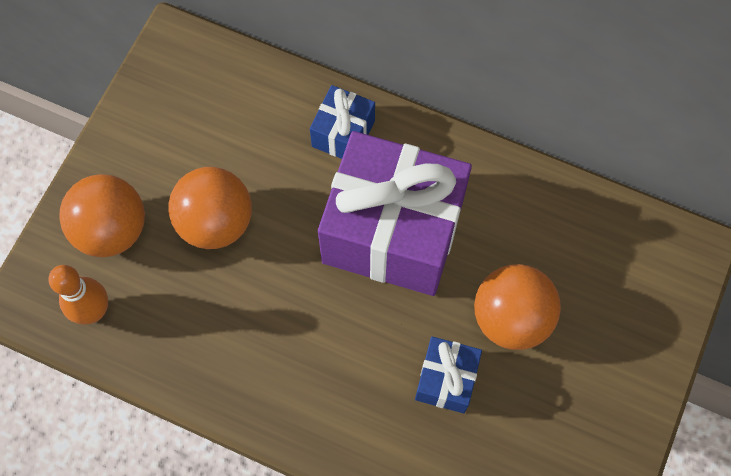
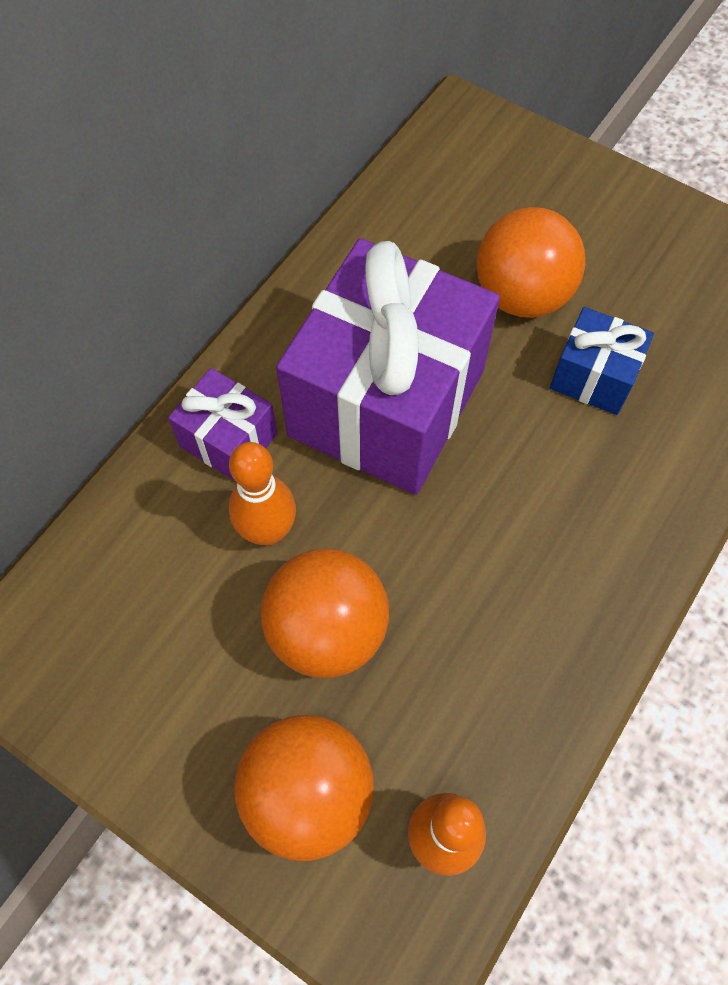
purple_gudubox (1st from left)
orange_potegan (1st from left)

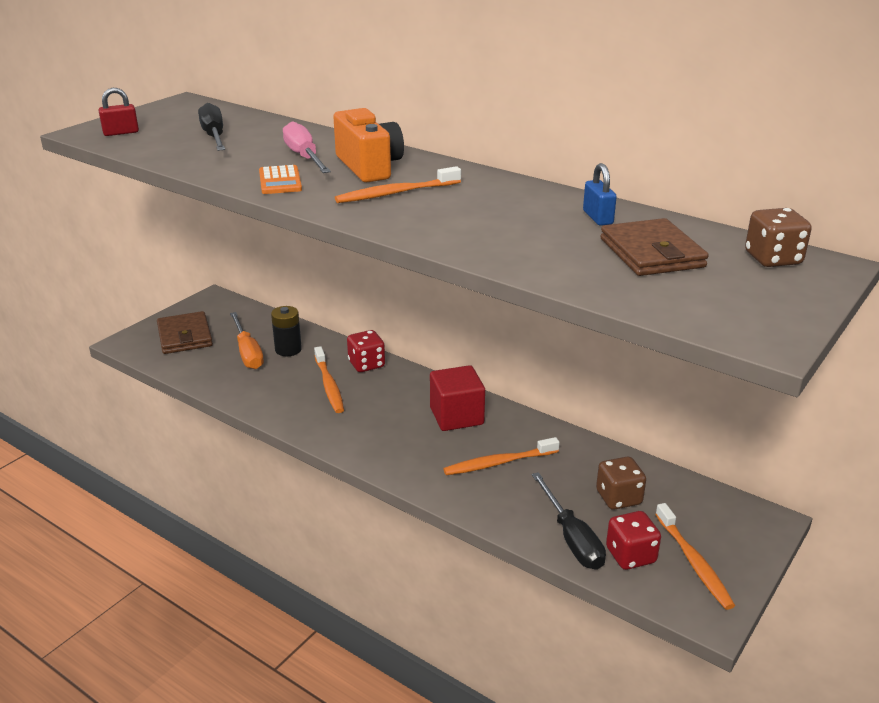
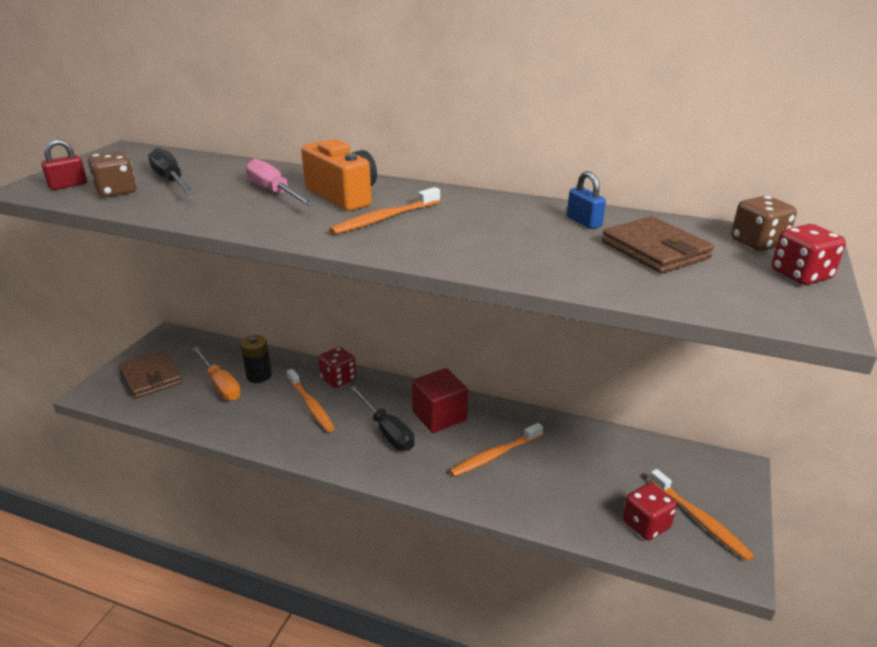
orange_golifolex
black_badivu (2nd from left)
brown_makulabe (1st from left)
red_makulabe (3rd from left)

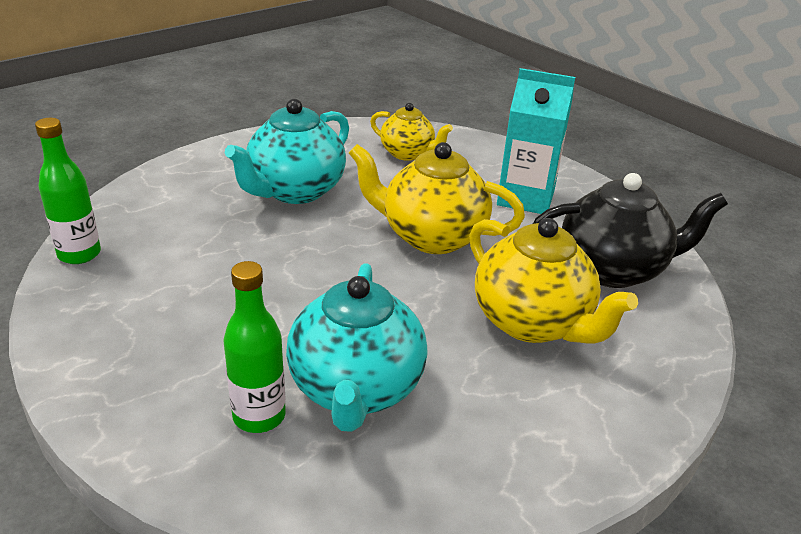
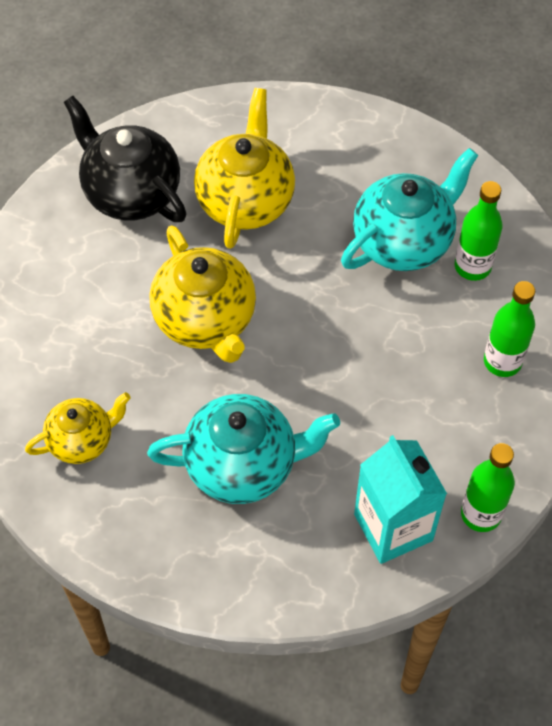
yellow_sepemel (1st from left)
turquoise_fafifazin
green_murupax (3rd from left)

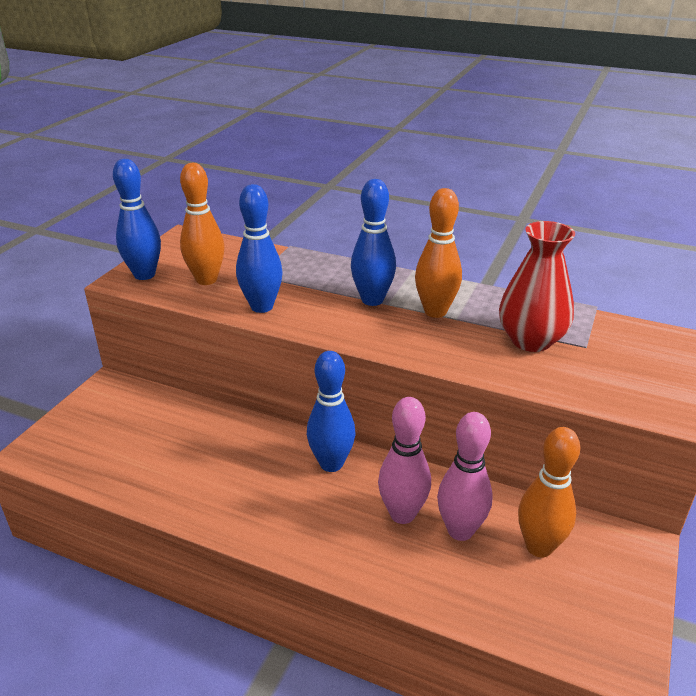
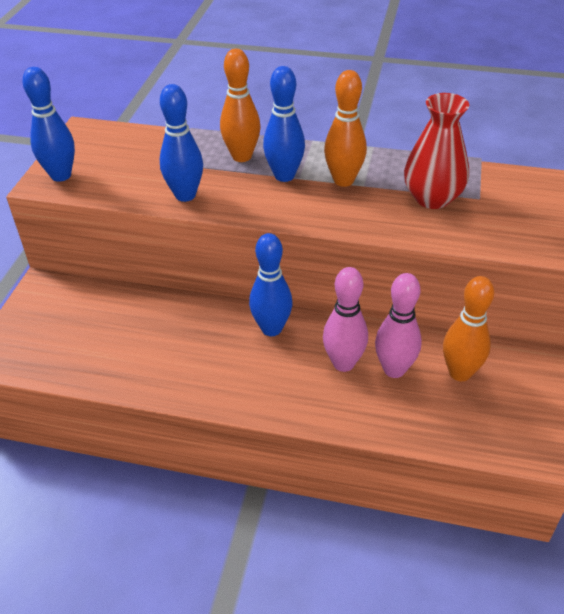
orange_potegan (1st from left)

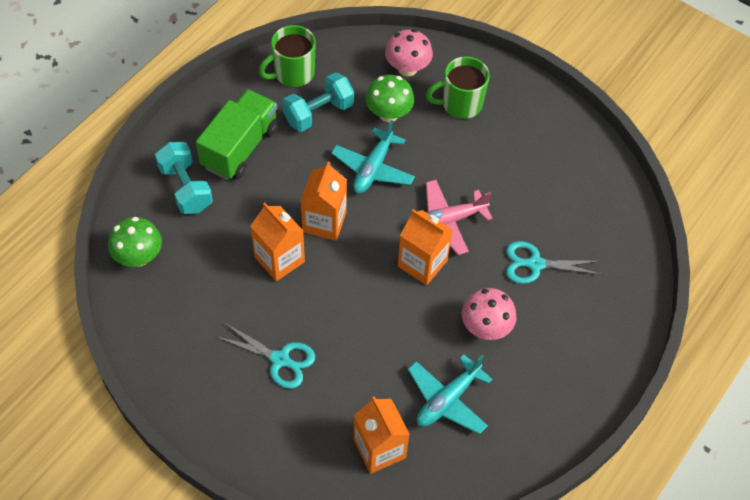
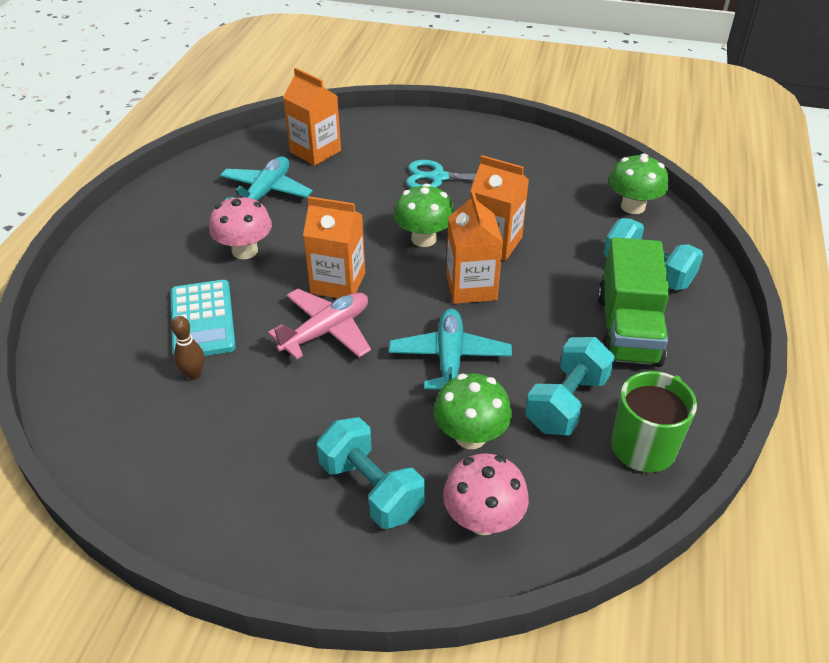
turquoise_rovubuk (1st from left)
turquoise_golifolex
brown_potegan
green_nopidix (1st from left)

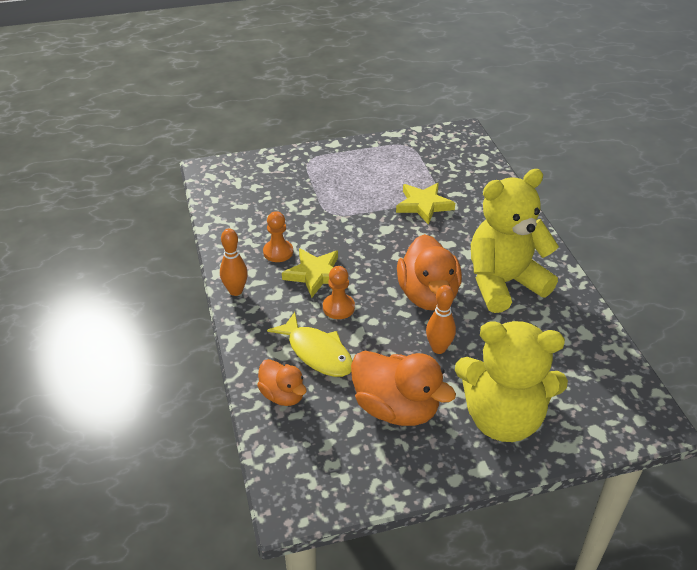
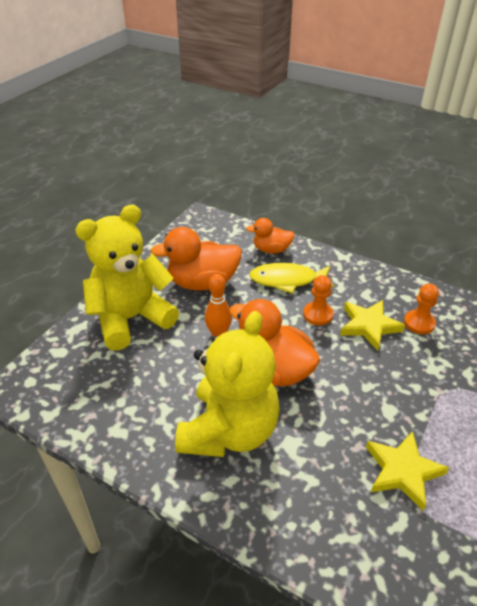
orange_potegan (1st from left in the first image)

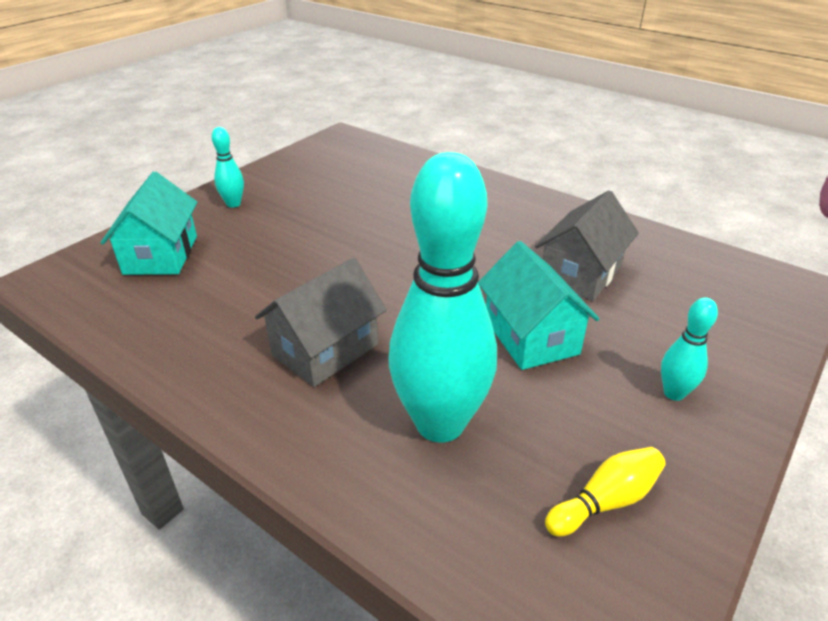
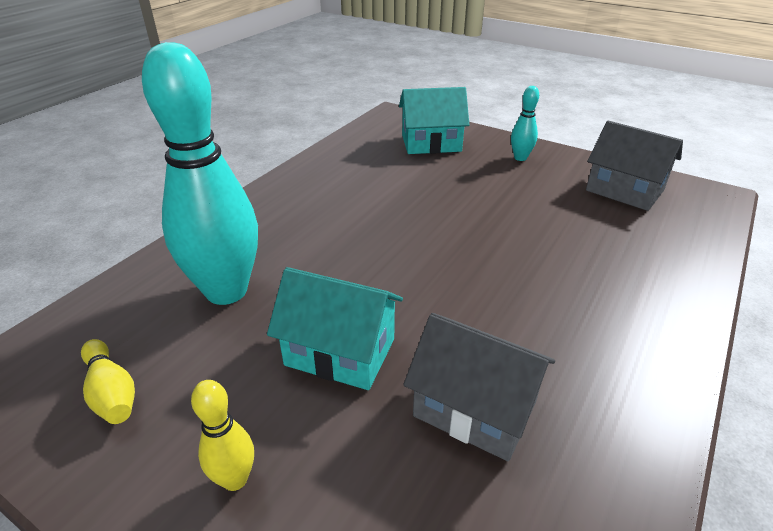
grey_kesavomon (2nd from left)
turquoise_kesavomon (1st from left)
yellow_potegan (2nd from left)

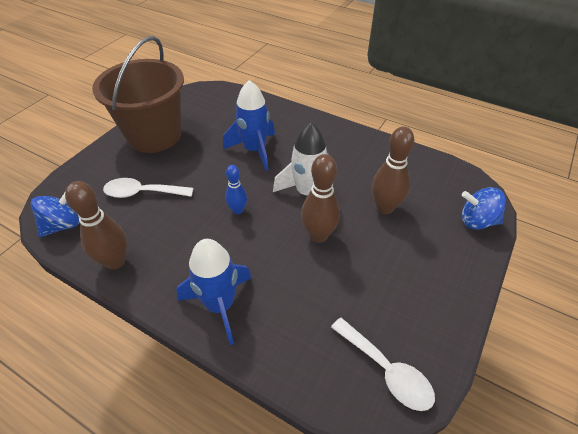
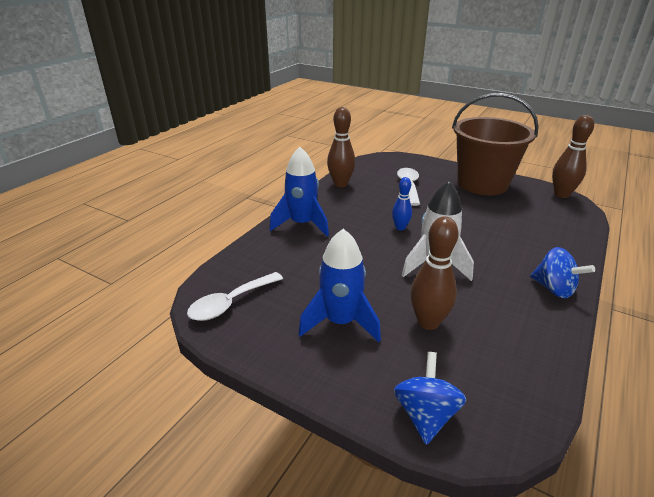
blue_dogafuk (2nd from left)
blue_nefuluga (2nd from left)
brown_potegan (3rd from left)

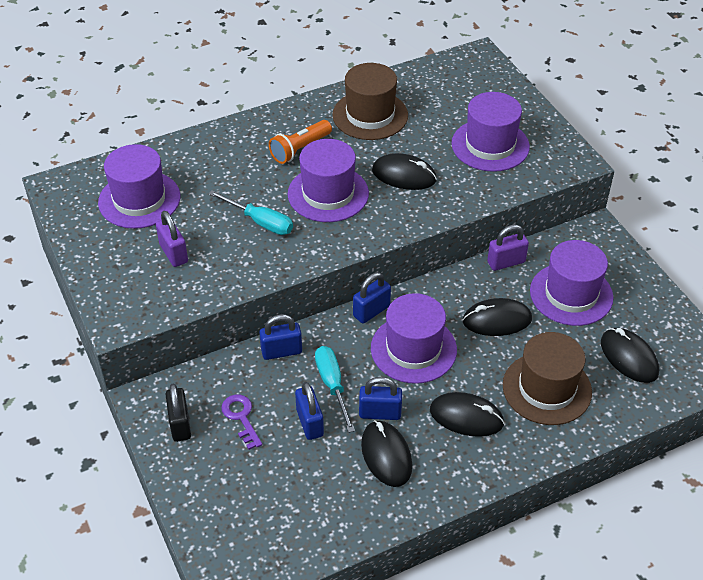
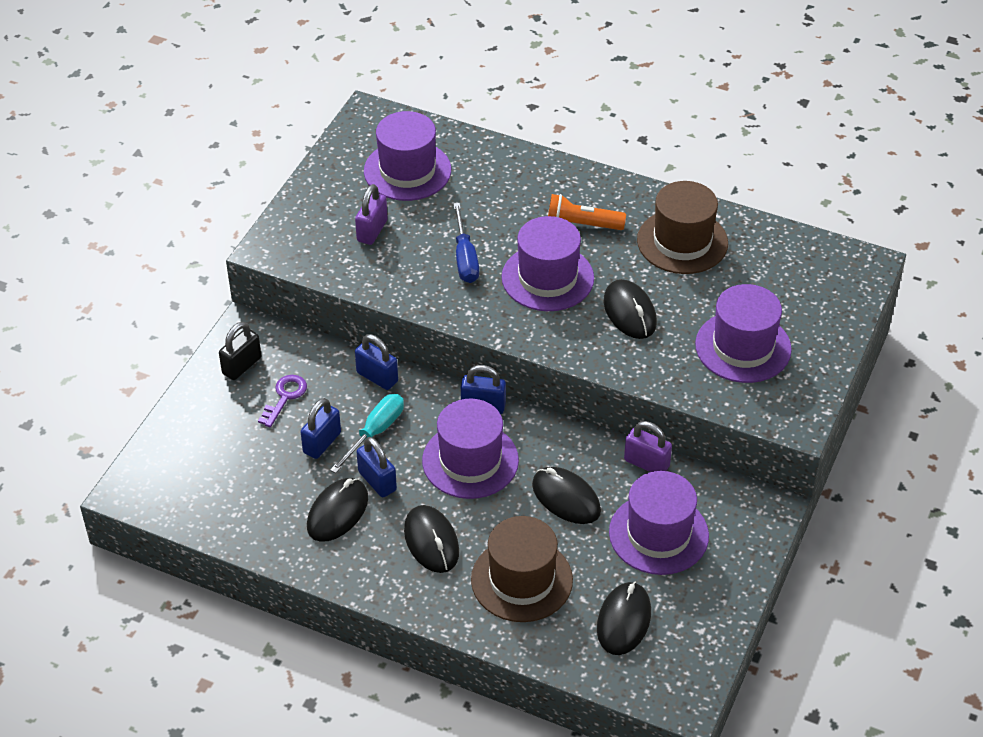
blue_badivu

YOUR GOAL: Copy all of the data above exactly. Leave out every picture.

SOLUTION TO THE EXERCISE:
purple_gudubox (1st from left)
orange_potegan (1st from left)

orange_golifolex
black_badivu (2nd from left)
brown_makulabe (1st from left)
red_makulabe (3rd from left)

yellow_sepemel (1st from left)
turquoise_fafifazin
green_murupax (3rd from left)

orange_potegan (1st from left)

turquoise_rovubuk (1st from left)
turquoise_golifolex
brown_potegan
green_nopidix (1st from left)

orange_potegan (1st from left in the first image)

grey_kesavomon (2nd from left)
turquoise_kesavomon (1st from left)
yellow_potegan (2nd from left)

blue_dogafuk (2nd from left)
blue_nefuluga (2nd from left)
brown_potegan (3rd from left)

blue_badivu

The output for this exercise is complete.